(Provided information)
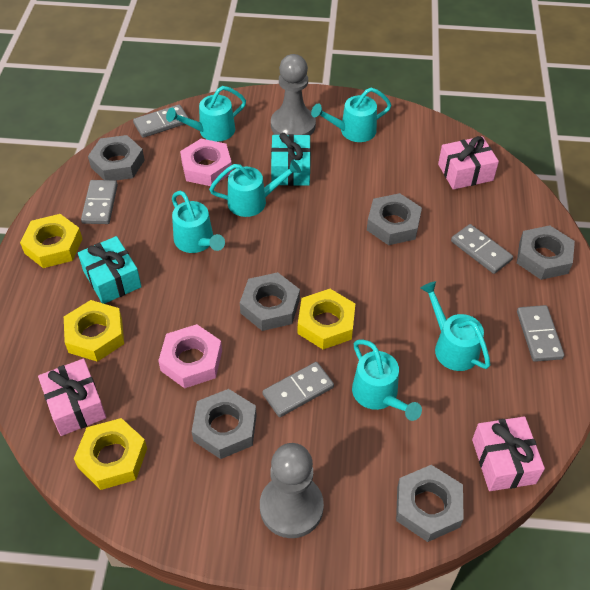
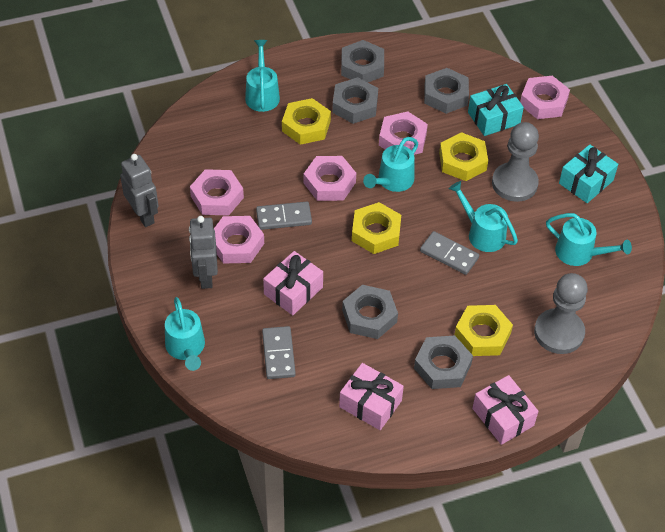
grey domino: 5 -> 3
grey nut: 6 -> 5
grey robot: 0 -> 2
pink nut: 2 -> 5
turquoise watering can: 6 -> 5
(End Provided information)
Problem statement: Everything from the line holding "grey nut: 6 -> 5" through the final line of the material must be given again exactly, and nothing outside that stretch.

Task solution:
grey nut: 6 -> 5
grey robot: 0 -> 2
pink nut: 2 -> 5
turquoise watering can: 6 -> 5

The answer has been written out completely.